→ Task item:
Exactly the lines below from the one with "turquoise teapot [202,109,279,198]" up to and including the one with "blue goblet [371,98,413,173]" make up the answer, with nothing else added.

→ Provided information:
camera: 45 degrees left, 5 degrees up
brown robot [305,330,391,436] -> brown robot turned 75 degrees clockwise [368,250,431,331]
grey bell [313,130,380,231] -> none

==

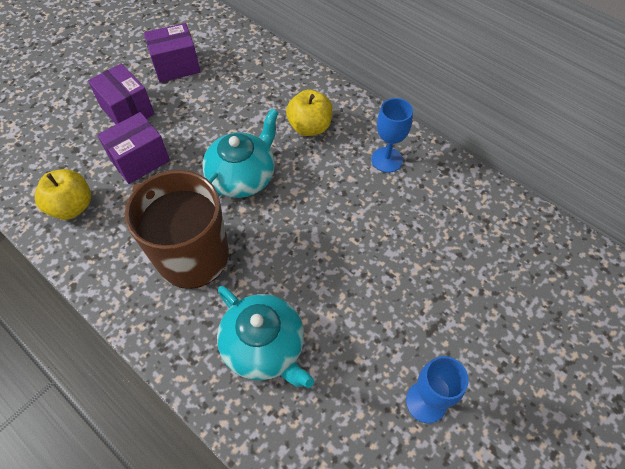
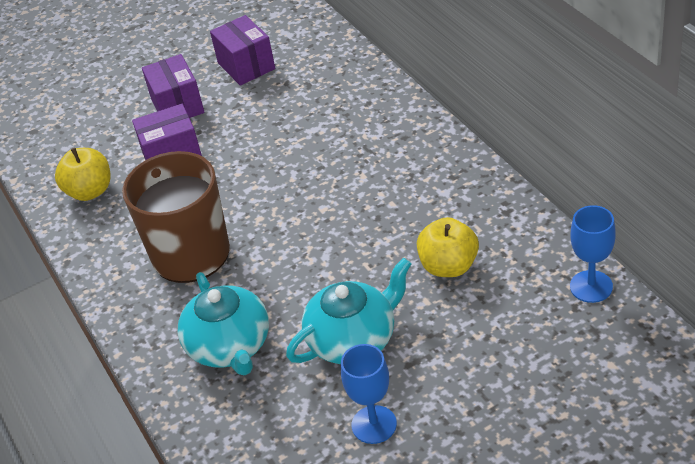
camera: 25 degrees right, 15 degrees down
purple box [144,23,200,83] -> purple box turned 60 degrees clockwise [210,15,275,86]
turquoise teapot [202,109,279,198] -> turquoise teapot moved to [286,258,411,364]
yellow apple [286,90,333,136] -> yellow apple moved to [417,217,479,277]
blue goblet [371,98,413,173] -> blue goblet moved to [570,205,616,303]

→ Solution to the problem:
turquoise teapot [202,109,279,198] -> turquoise teapot moved to [286,258,411,364]
yellow apple [286,90,333,136] -> yellow apple moved to [417,217,479,277]
blue goblet [371,98,413,173] -> blue goblet moved to [570,205,616,303]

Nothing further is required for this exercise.